(TASK STATEMENT): Range to reproduce from the entries below: the line with "(479, 172) = (296, 628): green", the line with "(681, 220) = (326, 388): green", and every line in between. Give them exactly and give nothing else.

(MATERIAL FOR THE TASK):
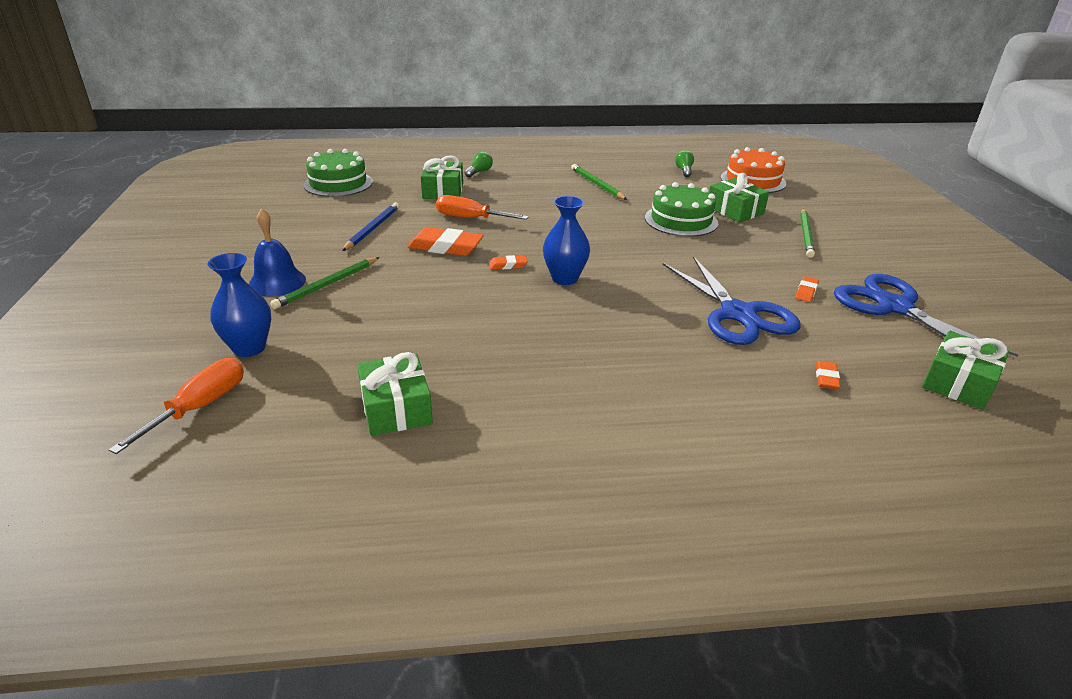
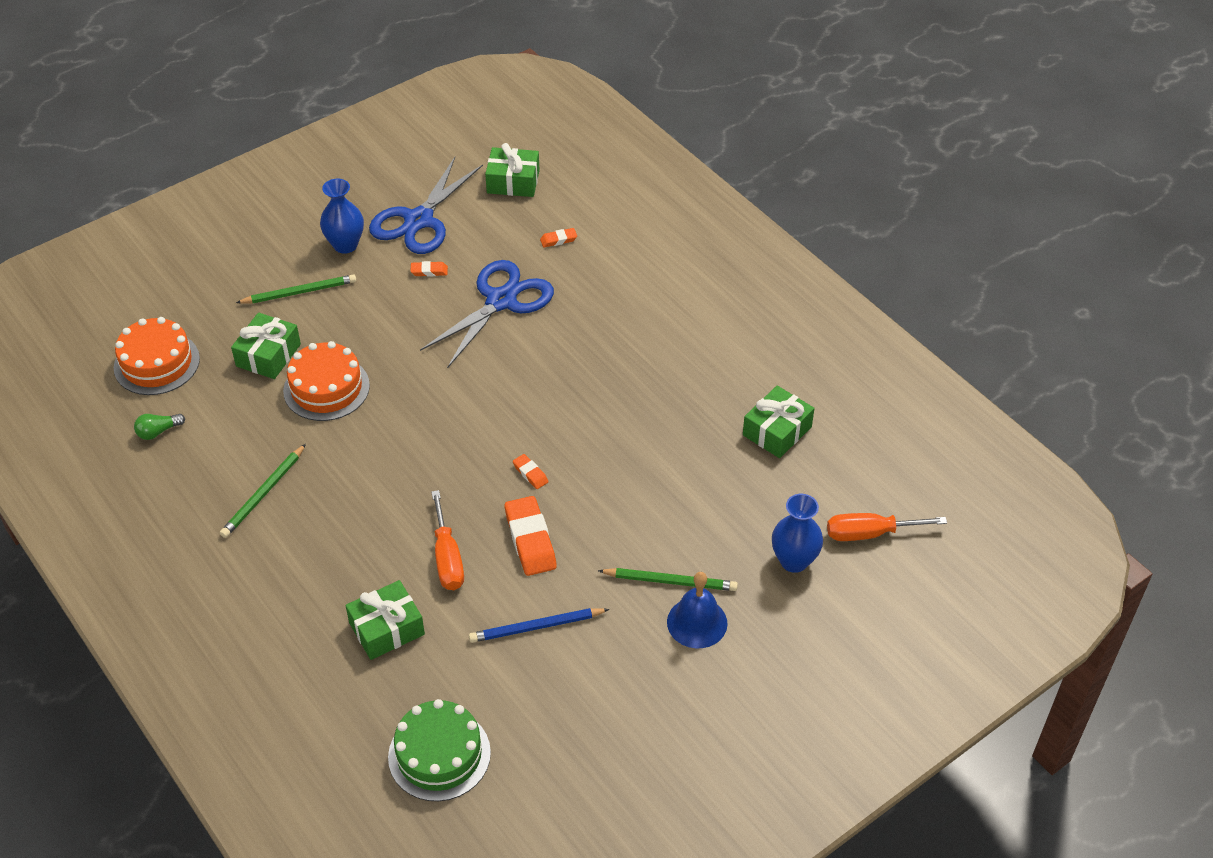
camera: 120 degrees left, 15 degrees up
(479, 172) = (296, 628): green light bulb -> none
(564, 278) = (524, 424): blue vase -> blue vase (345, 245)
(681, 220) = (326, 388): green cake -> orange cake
...
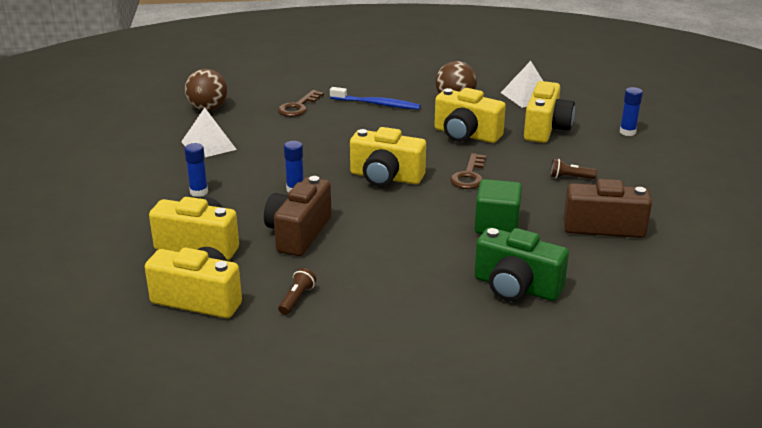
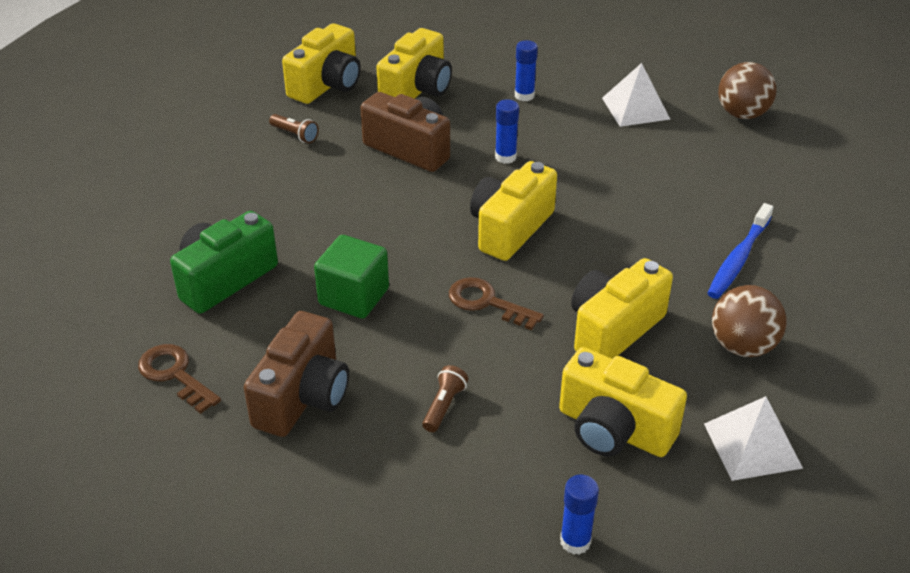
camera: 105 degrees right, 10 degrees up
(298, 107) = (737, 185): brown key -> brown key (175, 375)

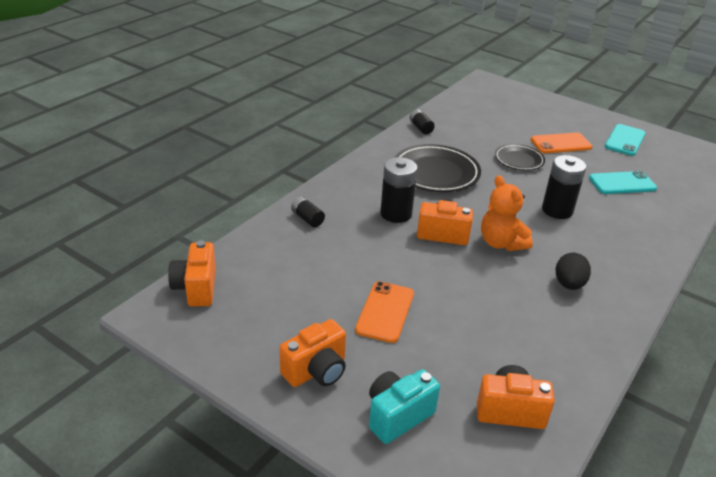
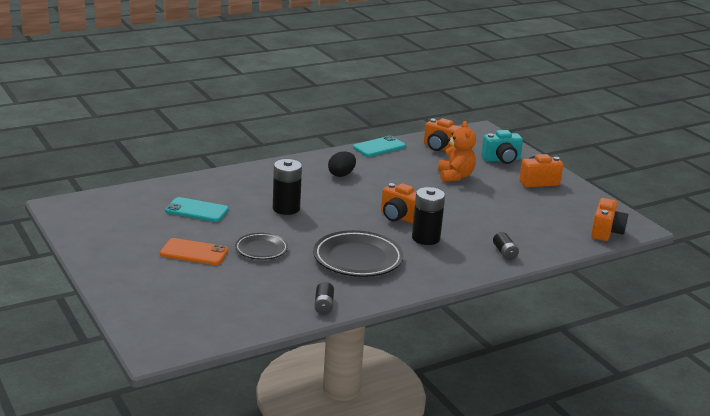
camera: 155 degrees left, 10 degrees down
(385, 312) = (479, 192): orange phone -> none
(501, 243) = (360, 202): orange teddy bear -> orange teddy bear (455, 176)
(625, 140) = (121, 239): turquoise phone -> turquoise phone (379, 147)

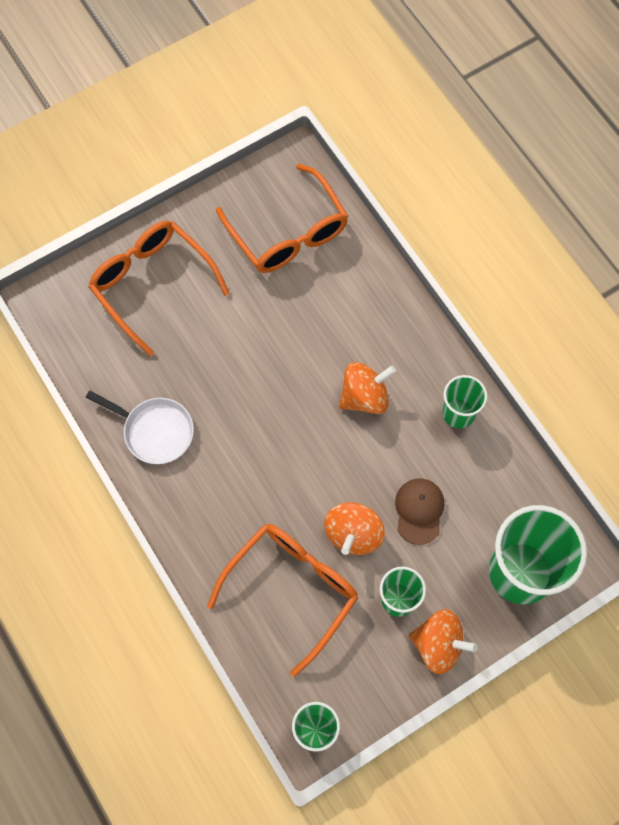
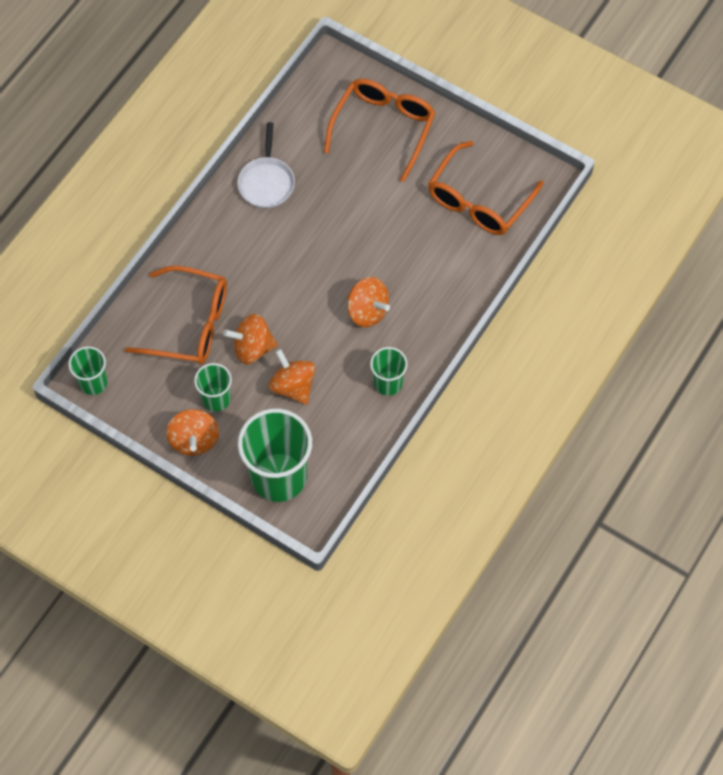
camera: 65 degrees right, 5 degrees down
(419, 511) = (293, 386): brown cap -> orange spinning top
---
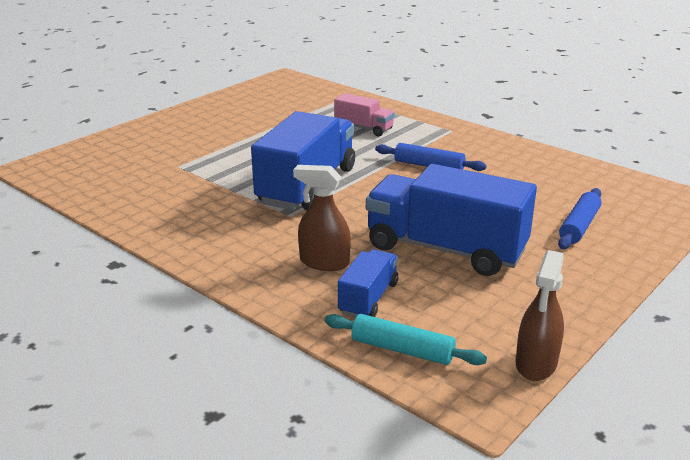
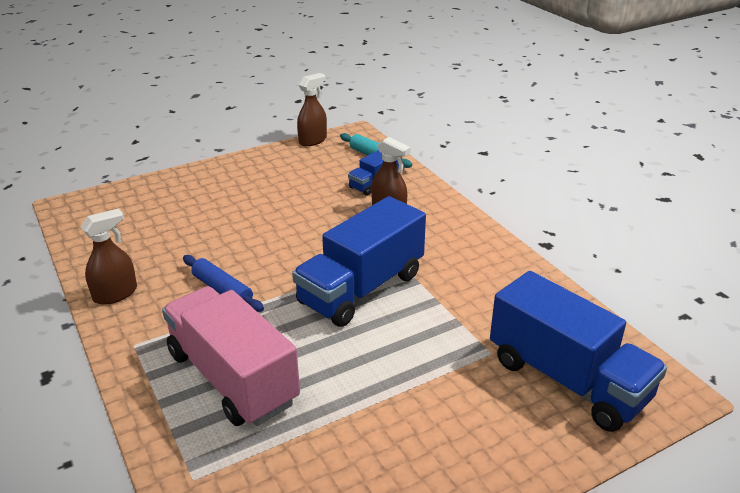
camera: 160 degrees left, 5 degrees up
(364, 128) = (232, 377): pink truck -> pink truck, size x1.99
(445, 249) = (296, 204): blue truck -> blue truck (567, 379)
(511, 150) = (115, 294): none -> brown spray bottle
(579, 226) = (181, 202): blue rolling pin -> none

(FINISHED EXERCISE):
(479, 172) = (296, 628): green light bulb -> none
(564, 278) = (524, 424): blue vase -> blue vase (345, 245)
(681, 220) = (326, 388): green cake -> orange cake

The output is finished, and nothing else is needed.